=== Section Start ===

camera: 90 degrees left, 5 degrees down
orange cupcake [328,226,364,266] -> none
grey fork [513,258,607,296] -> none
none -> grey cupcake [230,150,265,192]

=== Section End ===

### EXERCISE BRIEF
Which lines of the listing contain the string "none"? Copy each of them.

### RESPONSE FOR THIS EXERCISE
orange cupcake [328,226,364,266] -> none
grey fork [513,258,607,296] -> none
none -> grey cupcake [230,150,265,192]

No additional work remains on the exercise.